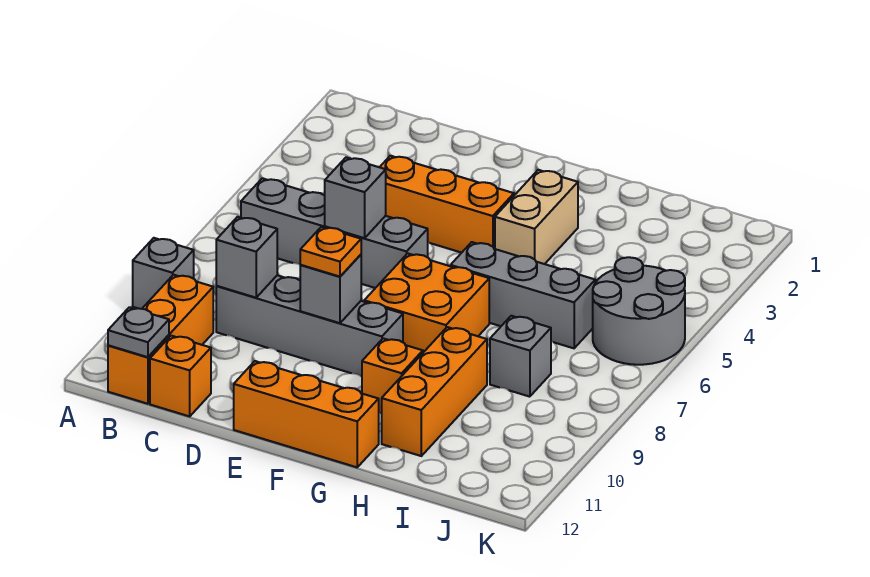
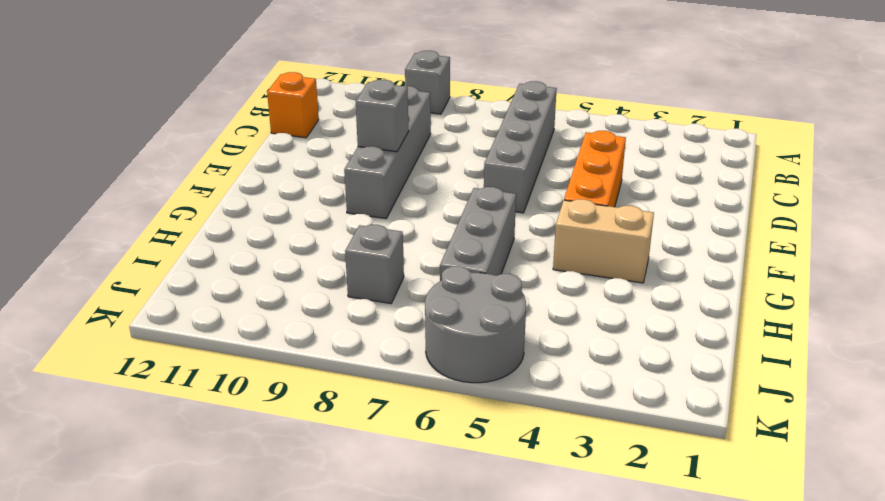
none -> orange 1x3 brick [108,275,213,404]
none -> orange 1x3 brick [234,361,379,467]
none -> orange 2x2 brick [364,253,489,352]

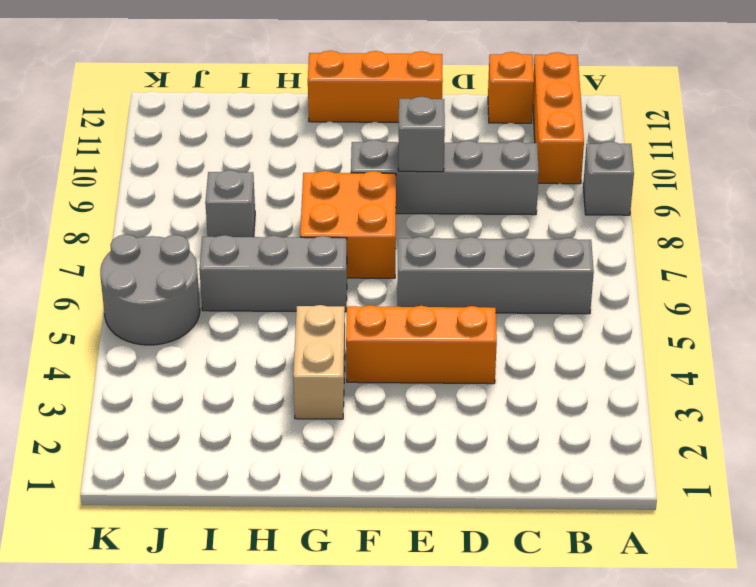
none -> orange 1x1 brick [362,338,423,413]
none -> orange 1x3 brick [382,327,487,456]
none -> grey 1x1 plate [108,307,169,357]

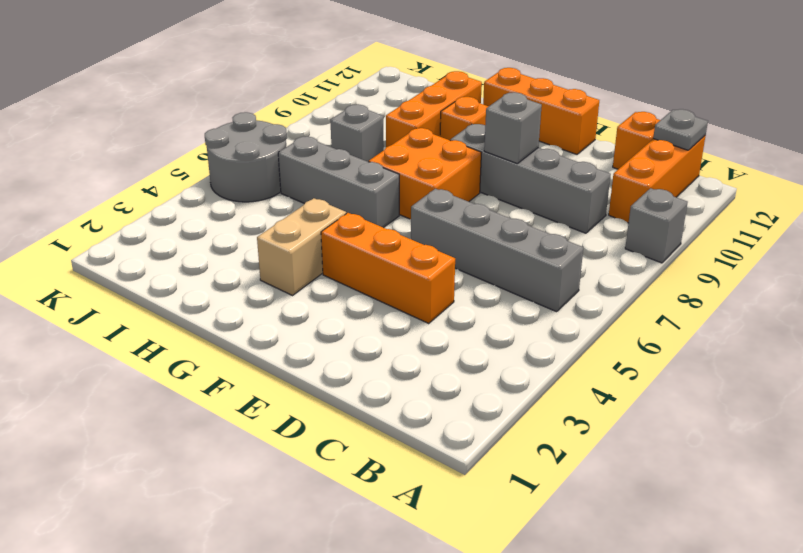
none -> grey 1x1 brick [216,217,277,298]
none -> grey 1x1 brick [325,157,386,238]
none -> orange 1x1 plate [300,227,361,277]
■ ■ ■ ■ ■
* Problem
For each line above that contains the word "orange", give the line as it is written.

* Task answer
none -> orange 1x3 brick [108,275,213,404]
none -> orange 1x3 brick [234,361,379,467]
none -> orange 2x2 brick [364,253,489,352]
none -> orange 1x1 brick [362,338,423,413]
none -> orange 1x3 brick [382,327,487,456]
none -> orange 1x1 plate [300,227,361,277]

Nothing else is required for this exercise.